### WHAT IS EXPECTED
Could you echo every line of the listing below back to me, unchanged?

(Recorded data)
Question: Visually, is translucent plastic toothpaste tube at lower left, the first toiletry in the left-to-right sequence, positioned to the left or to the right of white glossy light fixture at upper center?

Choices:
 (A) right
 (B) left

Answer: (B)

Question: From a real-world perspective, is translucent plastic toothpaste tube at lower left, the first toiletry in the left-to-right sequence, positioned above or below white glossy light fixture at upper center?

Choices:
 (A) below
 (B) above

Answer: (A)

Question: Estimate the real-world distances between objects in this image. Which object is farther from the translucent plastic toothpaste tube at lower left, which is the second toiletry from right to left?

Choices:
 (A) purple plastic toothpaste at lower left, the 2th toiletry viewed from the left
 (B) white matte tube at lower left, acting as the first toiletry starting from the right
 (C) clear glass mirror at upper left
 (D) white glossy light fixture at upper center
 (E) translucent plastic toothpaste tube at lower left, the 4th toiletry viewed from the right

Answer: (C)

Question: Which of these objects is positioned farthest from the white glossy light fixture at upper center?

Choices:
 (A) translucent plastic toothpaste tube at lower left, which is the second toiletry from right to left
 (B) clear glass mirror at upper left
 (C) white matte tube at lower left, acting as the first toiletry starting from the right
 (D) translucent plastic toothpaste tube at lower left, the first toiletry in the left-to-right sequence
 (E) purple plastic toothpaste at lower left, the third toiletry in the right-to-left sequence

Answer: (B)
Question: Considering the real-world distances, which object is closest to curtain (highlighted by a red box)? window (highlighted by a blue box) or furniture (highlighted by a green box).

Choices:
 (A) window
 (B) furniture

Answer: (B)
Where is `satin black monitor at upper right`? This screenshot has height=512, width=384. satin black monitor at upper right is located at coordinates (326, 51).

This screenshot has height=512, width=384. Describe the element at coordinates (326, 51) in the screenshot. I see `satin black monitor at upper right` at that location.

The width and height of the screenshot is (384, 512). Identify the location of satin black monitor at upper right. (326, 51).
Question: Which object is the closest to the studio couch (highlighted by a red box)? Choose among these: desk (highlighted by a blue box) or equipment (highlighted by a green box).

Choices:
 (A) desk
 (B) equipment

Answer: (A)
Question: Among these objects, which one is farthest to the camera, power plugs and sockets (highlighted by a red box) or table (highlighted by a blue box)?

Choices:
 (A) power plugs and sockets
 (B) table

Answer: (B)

### RESULT OF THE TASK
Question: Visually, is translucent plastic toothpaste tube at lower left, the first toiletry in the left-to-right sequence, positioned to the left or to the right of white glossy light fixture at upper center?

Choices:
 (A) right
 (B) left

Answer: (B)

Question: From a real-world perspective, is translucent plastic toothpaste tube at lower left, the first toiletry in the left-to-right sequence, positioned above or below white glossy light fixture at upper center?

Choices:
 (A) below
 (B) above

Answer: (A)

Question: Estimate the real-world distances between objects in this image. Which object is farther from the translucent plastic toothpaste tube at lower left, which is the second toiletry from right to left?

Choices:
 (A) purple plastic toothpaste at lower left, the 2th toiletry viewed from the left
 (B) white matte tube at lower left, acting as the first toiletry starting from the right
 (C) clear glass mirror at upper left
 (D) white glossy light fixture at upper center
 (E) translucent plastic toothpaste tube at lower left, the 4th toiletry viewed from the right

Answer: (C)

Question: Which of these objects is positioned farthest from the white glossy light fixture at upper center?

Choices:
 (A) translucent plastic toothpaste tube at lower left, which is the second toiletry from right to left
 (B) clear glass mirror at upper left
 (C) white matte tube at lower left, acting as the first toiletry starting from the right
 (D) translucent plastic toothpaste tube at lower left, the first toiletry in the left-to-right sequence
 (E) purple plastic toothpaste at lower left, the third toiletry in the right-to-left sequence

Answer: (B)
Question: Considering the real-world distances, which object is closest to curtain (highlighted by a red box)? window (highlighted by a blue box) or furniture (highlighted by a green box).

Choices:
 (A) window
 (B) furniture

Answer: (B)
Where is `satin black monitor at upper right`? This screenshot has height=512, width=384. satin black monitor at upper right is located at coordinates (326, 51).

This screenshot has height=512, width=384. Describe the element at coordinates (326, 51) in the screenshot. I see `satin black monitor at upper right` at that location.

The width and height of the screenshot is (384, 512). Identify the location of satin black monitor at upper right. (326, 51).
Question: Which object is the closest to the studio couch (highlighted by a red box)? Choose among these: desk (highlighted by a blue box) or equipment (highlighted by a green box).

Choices:
 (A) desk
 (B) equipment

Answer: (A)
Question: Among these objects, which one is farthest to the camera, power plugs and sockets (highlighted by a red box) or table (highlighted by a blue box)?

Choices:
 (A) power plugs and sockets
 (B) table

Answer: (B)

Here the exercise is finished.